Stated task: Select every line in the items below that contains the string "italic" and copy each such line. Treat the match as case-sensitive.

Data shown:
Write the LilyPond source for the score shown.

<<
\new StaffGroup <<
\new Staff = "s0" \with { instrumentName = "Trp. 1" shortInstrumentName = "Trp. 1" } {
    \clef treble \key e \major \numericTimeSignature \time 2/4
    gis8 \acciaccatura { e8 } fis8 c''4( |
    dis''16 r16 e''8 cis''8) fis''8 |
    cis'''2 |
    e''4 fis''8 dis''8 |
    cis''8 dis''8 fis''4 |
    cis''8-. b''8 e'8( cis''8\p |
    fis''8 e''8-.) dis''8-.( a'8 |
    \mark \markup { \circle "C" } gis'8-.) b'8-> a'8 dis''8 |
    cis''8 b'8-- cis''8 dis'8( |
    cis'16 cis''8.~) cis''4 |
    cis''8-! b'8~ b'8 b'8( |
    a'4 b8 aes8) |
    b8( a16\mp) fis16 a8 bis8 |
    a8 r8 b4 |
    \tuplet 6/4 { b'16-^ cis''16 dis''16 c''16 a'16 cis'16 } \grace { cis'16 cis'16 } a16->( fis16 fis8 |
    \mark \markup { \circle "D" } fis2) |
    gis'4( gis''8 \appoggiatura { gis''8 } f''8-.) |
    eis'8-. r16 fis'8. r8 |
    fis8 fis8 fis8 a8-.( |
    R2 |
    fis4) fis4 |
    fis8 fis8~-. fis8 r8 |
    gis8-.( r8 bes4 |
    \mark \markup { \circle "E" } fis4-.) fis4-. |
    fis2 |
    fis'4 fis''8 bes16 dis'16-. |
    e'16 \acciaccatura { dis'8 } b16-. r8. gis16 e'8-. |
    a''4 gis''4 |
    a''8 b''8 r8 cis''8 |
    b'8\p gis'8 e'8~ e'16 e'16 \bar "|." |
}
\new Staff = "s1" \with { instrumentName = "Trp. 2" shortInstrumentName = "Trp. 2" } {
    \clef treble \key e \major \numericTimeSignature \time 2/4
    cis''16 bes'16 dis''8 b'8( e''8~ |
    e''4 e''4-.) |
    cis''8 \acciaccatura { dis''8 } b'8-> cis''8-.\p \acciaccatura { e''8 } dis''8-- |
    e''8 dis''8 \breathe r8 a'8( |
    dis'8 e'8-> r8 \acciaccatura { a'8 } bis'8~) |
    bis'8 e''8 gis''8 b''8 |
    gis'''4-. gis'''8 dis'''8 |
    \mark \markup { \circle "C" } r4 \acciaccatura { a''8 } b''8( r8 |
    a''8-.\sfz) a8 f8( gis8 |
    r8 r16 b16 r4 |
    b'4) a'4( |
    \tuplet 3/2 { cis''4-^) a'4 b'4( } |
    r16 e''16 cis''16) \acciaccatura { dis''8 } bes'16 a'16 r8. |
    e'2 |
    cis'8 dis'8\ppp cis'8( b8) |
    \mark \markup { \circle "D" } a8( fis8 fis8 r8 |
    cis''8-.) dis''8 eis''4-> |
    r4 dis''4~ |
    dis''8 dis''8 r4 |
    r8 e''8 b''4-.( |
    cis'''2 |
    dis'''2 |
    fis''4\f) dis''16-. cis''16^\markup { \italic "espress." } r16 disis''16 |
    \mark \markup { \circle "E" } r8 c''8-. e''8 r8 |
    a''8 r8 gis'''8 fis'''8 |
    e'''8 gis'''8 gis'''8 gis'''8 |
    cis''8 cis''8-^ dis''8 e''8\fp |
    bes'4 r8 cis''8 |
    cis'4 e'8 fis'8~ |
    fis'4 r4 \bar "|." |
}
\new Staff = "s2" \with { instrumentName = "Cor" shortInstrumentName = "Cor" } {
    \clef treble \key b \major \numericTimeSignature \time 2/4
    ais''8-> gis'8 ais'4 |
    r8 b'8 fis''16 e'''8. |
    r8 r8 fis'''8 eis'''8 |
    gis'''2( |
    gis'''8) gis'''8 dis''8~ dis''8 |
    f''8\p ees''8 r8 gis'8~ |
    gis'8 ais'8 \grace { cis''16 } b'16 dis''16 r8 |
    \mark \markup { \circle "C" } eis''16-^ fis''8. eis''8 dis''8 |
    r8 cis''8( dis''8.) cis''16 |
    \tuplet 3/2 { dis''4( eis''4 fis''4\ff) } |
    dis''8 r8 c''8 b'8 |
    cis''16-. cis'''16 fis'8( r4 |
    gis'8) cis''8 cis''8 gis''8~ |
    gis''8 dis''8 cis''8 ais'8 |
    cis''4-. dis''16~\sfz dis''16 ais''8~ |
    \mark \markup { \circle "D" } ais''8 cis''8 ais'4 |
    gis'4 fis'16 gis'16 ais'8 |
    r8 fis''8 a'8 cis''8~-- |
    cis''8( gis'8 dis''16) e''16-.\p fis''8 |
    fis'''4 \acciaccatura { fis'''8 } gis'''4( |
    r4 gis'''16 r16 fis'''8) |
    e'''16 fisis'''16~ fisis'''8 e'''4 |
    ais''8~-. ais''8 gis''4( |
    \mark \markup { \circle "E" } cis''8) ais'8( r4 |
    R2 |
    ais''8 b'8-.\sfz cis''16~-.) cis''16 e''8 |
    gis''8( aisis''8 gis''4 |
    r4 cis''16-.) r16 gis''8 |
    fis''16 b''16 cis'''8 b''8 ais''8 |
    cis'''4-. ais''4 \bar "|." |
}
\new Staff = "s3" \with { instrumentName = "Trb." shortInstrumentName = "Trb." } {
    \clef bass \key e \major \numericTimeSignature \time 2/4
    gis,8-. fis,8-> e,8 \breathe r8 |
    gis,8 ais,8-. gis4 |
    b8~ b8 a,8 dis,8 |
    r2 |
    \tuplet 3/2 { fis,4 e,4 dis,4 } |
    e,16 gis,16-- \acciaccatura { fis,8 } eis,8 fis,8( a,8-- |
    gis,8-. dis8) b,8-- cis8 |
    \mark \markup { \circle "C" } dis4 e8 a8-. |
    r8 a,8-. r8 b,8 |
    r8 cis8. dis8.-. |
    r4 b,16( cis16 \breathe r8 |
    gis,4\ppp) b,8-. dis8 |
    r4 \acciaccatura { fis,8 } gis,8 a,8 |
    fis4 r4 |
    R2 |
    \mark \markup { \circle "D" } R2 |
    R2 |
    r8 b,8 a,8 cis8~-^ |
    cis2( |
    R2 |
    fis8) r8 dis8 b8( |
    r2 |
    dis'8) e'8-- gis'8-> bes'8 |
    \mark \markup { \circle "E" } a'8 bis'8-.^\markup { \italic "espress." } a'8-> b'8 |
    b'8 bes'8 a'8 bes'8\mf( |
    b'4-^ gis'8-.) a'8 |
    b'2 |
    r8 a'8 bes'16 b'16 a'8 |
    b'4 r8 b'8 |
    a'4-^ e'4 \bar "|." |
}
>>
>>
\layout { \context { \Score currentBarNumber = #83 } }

The completed task:
    fis''4\f) dis''16-. cis''16^\markup { \italic "espress." } r16 disis''16 |
    \mark \markup { \circle "E" } a'8 bis'8-.^\markup { \italic "espress." } a'8-> b'8 |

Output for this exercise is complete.